▶ What the exercise asks
Please repeat the entries below exactly as written, leaving out any images.

/---

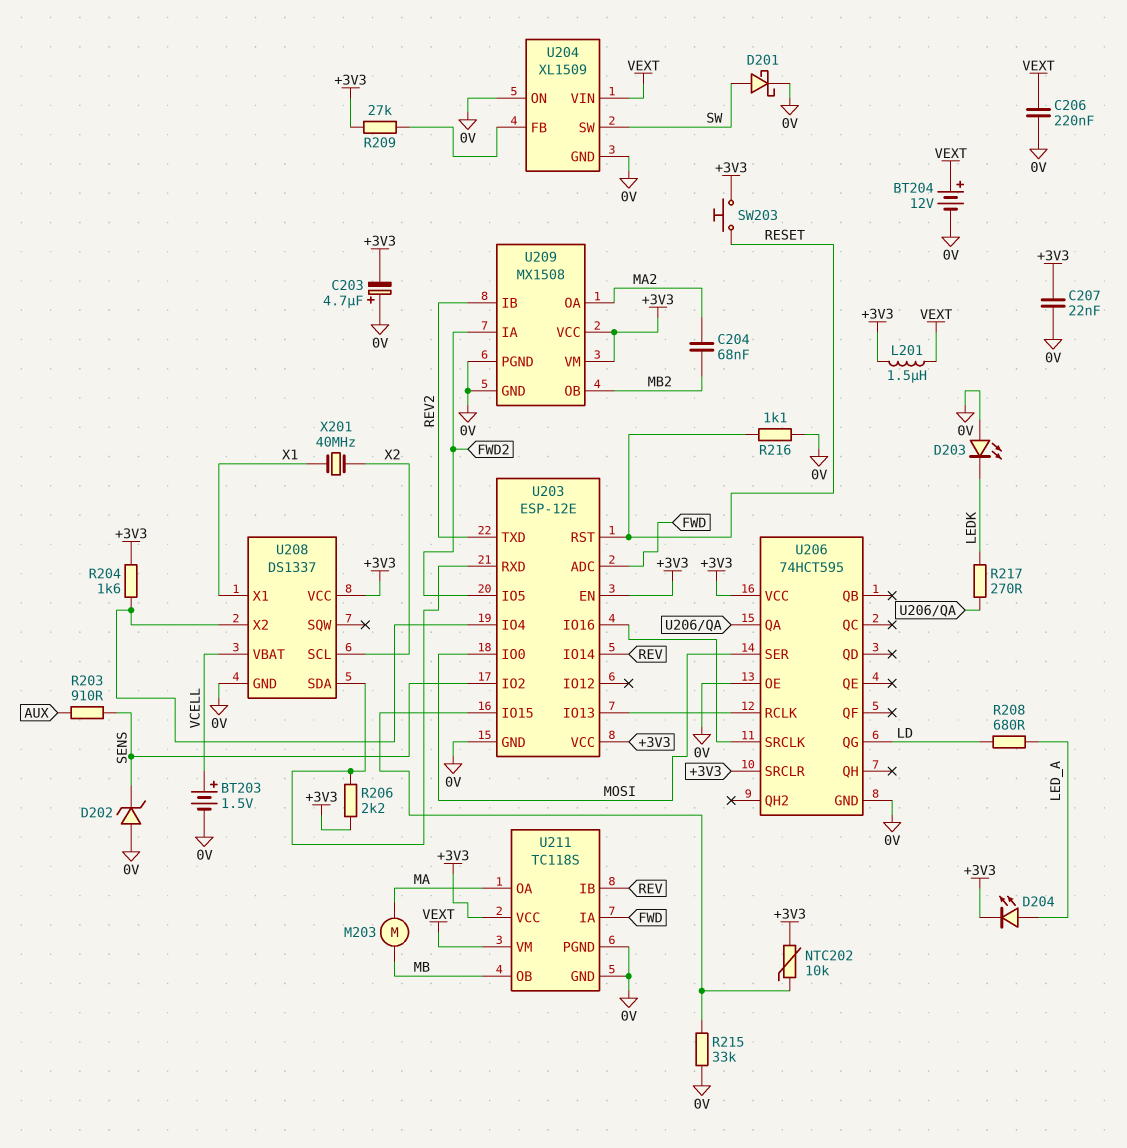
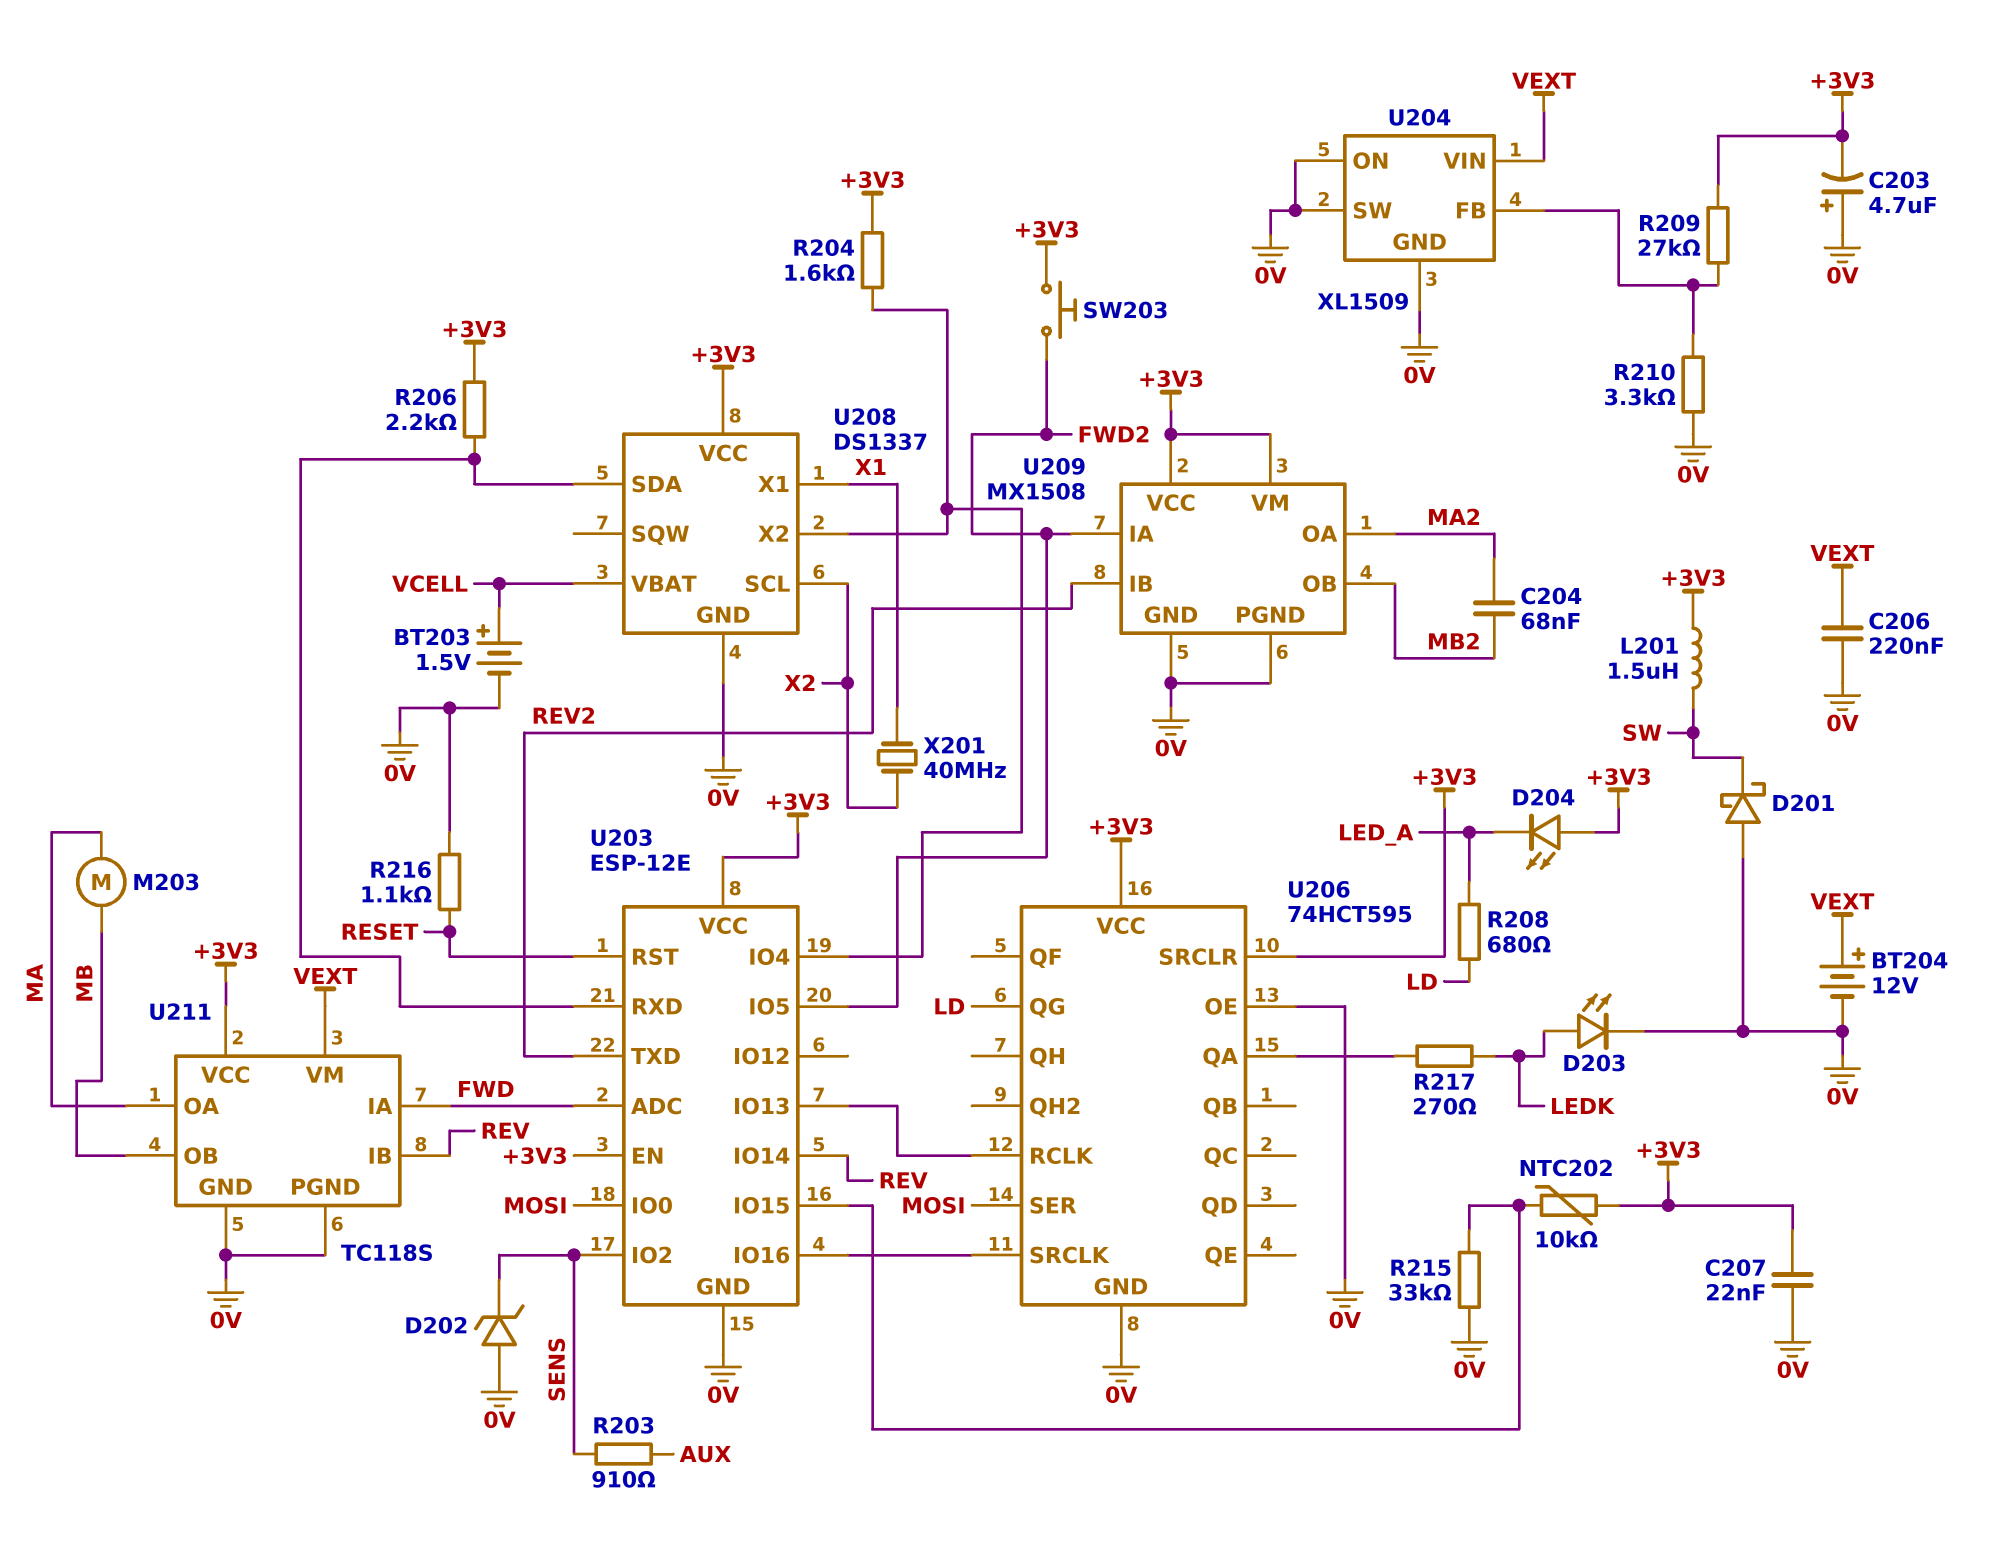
D201: schottky (A SW, K 0V) -> schottky (A 0V, K SW)
D203: LED (A 0V, K LEDK) -> LED (A LEDK, K 0V)
D204: LED (A LED_A, K +3V3) -> LED (A +3V3, K LED_A)
L201: 1.5uH (+3V3, VEXT) -> 1.5uH (+3V3, SW)
R210: none -> 3.3k (0V, U204/FB)
SW203: button (+3V3, RESET) -> button (+3V3, FWD2)
U204 pin SW: SW -> 0V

\---

▶ Task response
D201: schottky (A SW, K 0V) -> schottky (A 0V, K SW)
D203: LED (A 0V, K LEDK) -> LED (A LEDK, K 0V)
D204: LED (A LED_A, K +3V3) -> LED (A +3V3, K LED_A)
L201: 1.5uH (+3V3, VEXT) -> 1.5uH (+3V3, SW)
R210: none -> 3.3k (0V, U204/FB)
SW203: button (+3V3, RESET) -> button (+3V3, FWD2)
U204 pin SW: SW -> 0V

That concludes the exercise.